» **Activity**: Write down the lines exactly as they appear, from the one that contains "blue square: (71, 223)" through the final line of the records, so that both ends are kept and no pictures come along.

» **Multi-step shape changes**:
------------
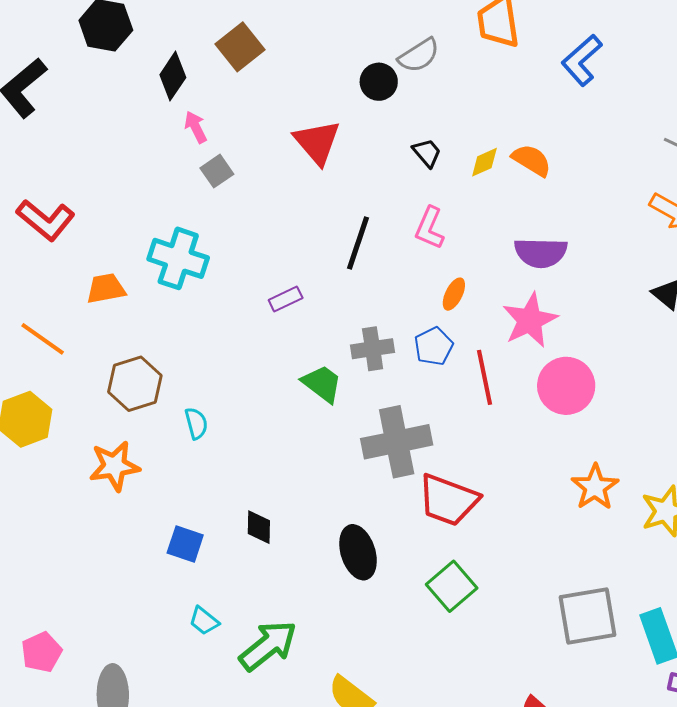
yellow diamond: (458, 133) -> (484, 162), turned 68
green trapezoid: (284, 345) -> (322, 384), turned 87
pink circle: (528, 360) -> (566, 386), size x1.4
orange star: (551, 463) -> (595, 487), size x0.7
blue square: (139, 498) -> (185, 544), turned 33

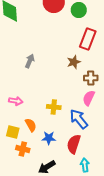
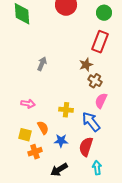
green circle: (79, 10) -> (104, 13), moved
brown cross: (91, 78) -> (95, 81), moved, turned 32
orange cross: (23, 149) -> (35, 152), turned -32

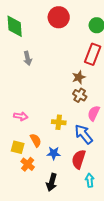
gray arrow: (42, 64) -> (28, 58), moved, turned 144
brown cross: (95, 81) -> (80, 95), moved
orange cross: (35, 152) -> (28, 164), turned -32
black arrow: (59, 170) -> (52, 182), turned -42

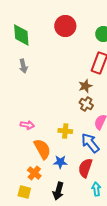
gray arrow: (28, 58) -> (23, 66), moved
orange semicircle: (36, 140) -> (42, 149), size x1.5
yellow square: (18, 147) -> (24, 192), moved

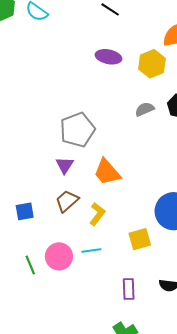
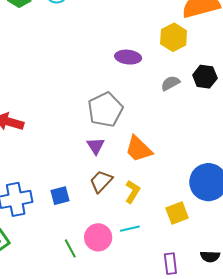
purple ellipse: (108, 57) -> (128, 57), moved

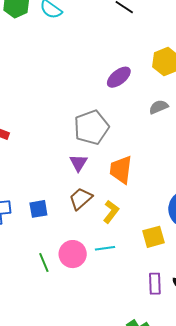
purple ellipse: (128, 57) -> (119, 77), turned -50
orange trapezoid: (139, 149) -> (121, 170), turned 48
purple rectangle: (170, 264) -> (155, 284), moved

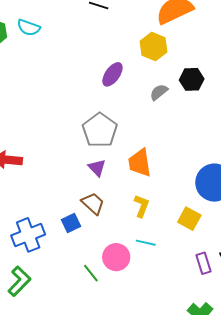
brown trapezoid: (81, 199) -> (93, 203), moved, turned 100
yellow square: (153, 237) -> (189, 219), turned -30
cyan line: (105, 248) -> (146, 243), turned 36

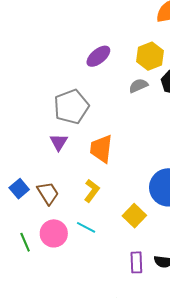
yellow hexagon: (154, 47) -> (150, 56), moved
brown trapezoid: (93, 203) -> (48, 193), moved
blue square: (71, 223) -> (19, 189), turned -30

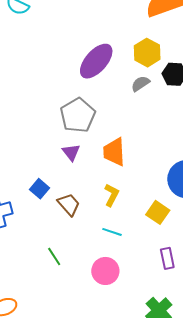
purple ellipse: (98, 56) -> (96, 61), size x1.5
blue square: (19, 189) -> (40, 189), moved
pink circle: (54, 233) -> (105, 271), moved

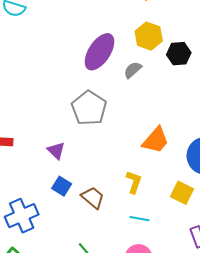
gray semicircle: (140, 84) -> (133, 70), moved
purple triangle: (71, 152) -> (56, 151), moved
orange trapezoid: (114, 152) -> (156, 140), moved, turned -128

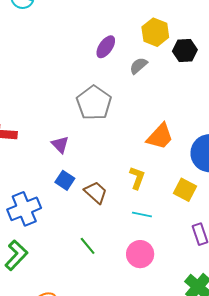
purple ellipse: (100, 52) -> (106, 47), size x0.6

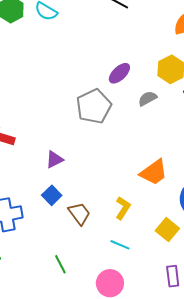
gray pentagon: (94, 103) -> (94, 106), moved
purple triangle: (60, 145) -> (54, 159), turned 36

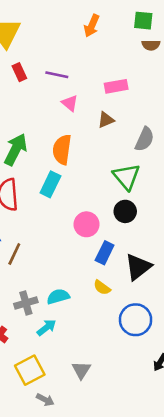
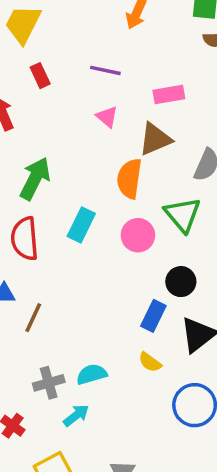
purple line: (57, 75) -> (105, 70), moved
brown triangle: (106, 120) -> (155, 139), size x1.5
orange semicircle: (62, 150) -> (129, 179), moved
black circle: (125, 211) -> (181, 282), moved
pink circle: (87, 224) -> (138, 235), moved

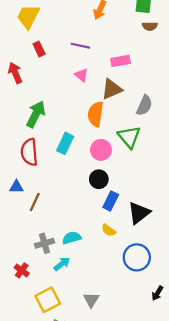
black circle: (181, 282) -> (99, 179), moved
------------
» **Solved exercise**:
blue square: (71, 223) -> (19, 189), turned -30

purple ellipse: (98, 56) -> (96, 61), size x1.5
blue square: (19, 189) -> (40, 189), moved
pink circle: (54, 233) -> (105, 271), moved

gray semicircle: (140, 84) -> (133, 70), moved
purple triangle: (71, 152) -> (56, 151), moved
orange trapezoid: (114, 152) -> (156, 140), moved, turned -128

purple ellipse: (100, 52) -> (106, 47), size x0.6

gray pentagon: (94, 103) -> (94, 106), moved
purple triangle: (60, 145) -> (54, 159), turned 36

purple line: (57, 75) -> (105, 70), moved
brown triangle: (106, 120) -> (155, 139), size x1.5
orange semicircle: (62, 150) -> (129, 179), moved
black circle: (125, 211) -> (181, 282), moved
pink circle: (87, 224) -> (138, 235), moved

black circle: (181, 282) -> (99, 179), moved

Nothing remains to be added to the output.